Content starts

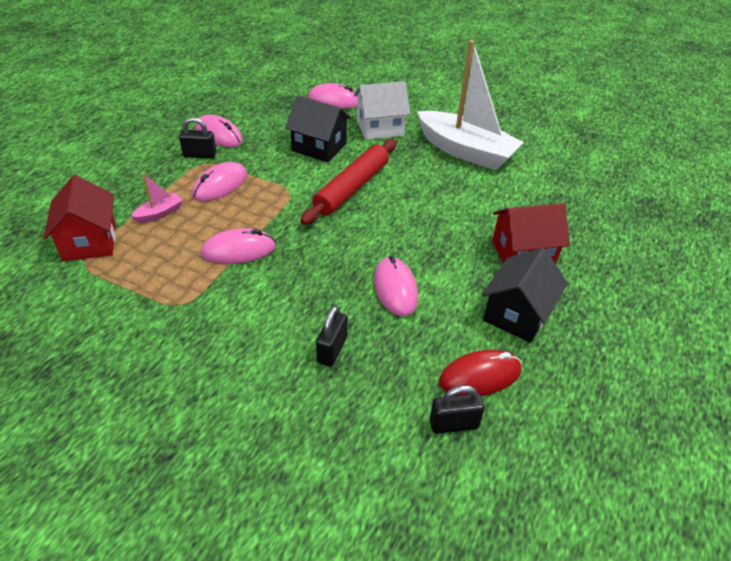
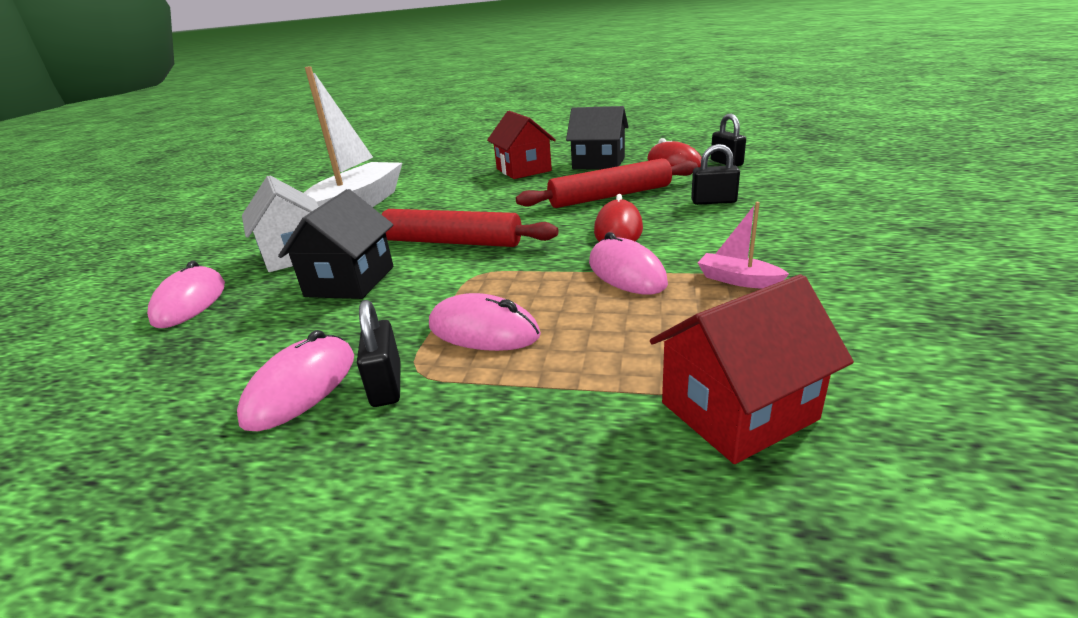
camera: 100 degrees left, 15 degrees down
(159, 213) = (597, 362): pink boat -> pink boat (737, 280)
(311, 268) = (618, 230): none -> red mouse
(395, 289) = (610, 196): pink mouse -> red rolling pin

Content ends

**What the exercise asks**
The whole listing is to be duplicated verbatim, apart from its images.

**Answer to this exercise**
camera: 100 degrees left, 15 degrees down
(159, 213) = (597, 362): pink boat -> pink boat (737, 280)
(311, 268) = (618, 230): none -> red mouse
(395, 289) = (610, 196): pink mouse -> red rolling pin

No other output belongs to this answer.